To do:
Locate each line in the listing below that contains the string "with", matching case, and copy those lines.

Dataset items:
········

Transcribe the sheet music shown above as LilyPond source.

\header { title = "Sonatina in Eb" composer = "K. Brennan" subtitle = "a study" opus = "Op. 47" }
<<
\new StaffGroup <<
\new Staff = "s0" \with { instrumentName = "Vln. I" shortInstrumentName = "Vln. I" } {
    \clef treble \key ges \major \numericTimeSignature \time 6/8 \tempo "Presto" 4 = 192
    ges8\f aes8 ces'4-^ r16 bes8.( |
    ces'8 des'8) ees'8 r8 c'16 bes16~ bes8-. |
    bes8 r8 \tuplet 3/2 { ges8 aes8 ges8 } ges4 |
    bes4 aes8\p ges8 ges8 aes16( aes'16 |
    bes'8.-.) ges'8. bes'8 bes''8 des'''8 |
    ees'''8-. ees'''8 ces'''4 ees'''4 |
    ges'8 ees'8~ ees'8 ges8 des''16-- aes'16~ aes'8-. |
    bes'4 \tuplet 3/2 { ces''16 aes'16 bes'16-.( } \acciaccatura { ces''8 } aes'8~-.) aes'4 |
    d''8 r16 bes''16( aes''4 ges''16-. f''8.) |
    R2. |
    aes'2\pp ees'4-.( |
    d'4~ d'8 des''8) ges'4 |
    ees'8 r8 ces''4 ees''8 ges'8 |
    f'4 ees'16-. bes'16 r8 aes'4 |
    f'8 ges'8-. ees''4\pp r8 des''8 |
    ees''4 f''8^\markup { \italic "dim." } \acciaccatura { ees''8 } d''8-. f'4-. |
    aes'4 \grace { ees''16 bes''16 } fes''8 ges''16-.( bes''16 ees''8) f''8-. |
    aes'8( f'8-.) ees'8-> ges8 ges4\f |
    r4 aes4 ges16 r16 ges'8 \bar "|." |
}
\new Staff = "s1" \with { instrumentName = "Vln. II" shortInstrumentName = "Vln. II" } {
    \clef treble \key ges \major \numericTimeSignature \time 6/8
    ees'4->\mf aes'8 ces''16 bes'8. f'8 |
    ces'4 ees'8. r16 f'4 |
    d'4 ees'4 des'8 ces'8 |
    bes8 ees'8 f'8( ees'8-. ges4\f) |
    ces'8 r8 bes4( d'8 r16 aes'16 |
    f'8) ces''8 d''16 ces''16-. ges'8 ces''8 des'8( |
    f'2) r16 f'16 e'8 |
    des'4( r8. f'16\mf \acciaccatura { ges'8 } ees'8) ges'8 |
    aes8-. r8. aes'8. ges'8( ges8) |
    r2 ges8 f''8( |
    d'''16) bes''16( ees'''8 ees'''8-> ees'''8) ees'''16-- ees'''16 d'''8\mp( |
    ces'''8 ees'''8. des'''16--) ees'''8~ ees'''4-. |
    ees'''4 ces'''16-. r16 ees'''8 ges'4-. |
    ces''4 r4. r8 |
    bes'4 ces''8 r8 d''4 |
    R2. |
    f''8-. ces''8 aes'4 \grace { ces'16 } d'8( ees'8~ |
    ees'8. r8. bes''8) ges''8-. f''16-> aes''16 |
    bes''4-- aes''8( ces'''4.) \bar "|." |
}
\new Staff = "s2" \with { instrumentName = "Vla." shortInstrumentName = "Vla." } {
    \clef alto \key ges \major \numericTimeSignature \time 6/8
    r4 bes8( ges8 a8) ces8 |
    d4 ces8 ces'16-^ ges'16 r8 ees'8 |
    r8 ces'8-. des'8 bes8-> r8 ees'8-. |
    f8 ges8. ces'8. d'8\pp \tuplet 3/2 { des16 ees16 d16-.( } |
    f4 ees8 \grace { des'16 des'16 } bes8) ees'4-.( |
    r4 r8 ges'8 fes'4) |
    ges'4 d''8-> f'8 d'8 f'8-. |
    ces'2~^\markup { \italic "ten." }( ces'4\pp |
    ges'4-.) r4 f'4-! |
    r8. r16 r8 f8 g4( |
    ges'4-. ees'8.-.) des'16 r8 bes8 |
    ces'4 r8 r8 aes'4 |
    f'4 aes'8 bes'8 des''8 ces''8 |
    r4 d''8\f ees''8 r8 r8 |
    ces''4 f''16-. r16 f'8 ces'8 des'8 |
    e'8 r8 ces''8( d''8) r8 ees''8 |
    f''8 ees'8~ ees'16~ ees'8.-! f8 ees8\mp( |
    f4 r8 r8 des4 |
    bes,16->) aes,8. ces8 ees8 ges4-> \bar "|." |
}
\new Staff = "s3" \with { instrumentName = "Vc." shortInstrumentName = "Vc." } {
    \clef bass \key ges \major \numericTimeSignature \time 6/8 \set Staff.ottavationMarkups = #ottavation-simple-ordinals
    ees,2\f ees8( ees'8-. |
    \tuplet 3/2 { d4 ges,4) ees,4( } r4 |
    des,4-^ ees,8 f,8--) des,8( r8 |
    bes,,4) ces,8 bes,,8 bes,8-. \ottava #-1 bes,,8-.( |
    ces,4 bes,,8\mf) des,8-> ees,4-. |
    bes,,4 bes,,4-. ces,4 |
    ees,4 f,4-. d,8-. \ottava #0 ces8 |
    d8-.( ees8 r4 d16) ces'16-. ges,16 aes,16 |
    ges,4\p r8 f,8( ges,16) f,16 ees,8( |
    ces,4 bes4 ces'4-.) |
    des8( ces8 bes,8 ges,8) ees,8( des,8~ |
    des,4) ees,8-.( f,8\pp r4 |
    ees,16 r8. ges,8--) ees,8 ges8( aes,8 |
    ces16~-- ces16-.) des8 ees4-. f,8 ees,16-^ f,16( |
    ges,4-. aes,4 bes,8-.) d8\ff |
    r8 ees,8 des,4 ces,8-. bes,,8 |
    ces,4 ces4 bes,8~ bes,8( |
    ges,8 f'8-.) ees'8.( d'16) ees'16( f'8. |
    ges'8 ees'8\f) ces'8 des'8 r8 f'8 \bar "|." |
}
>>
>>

········

Response:
\new Staff = "s0" \with { instrumentName = "Vln. I" shortInstrumentName = "Vln. I" } {
\new Staff = "s1" \with { instrumentName = "Vln. II" shortInstrumentName = "Vln. II" } {
\new Staff = "s2" \with { instrumentName = "Vla." shortInstrumentName = "Vla." } {
\new Staff = "s3" \with { instrumentName = "Vc." shortInstrumentName = "Vc." } {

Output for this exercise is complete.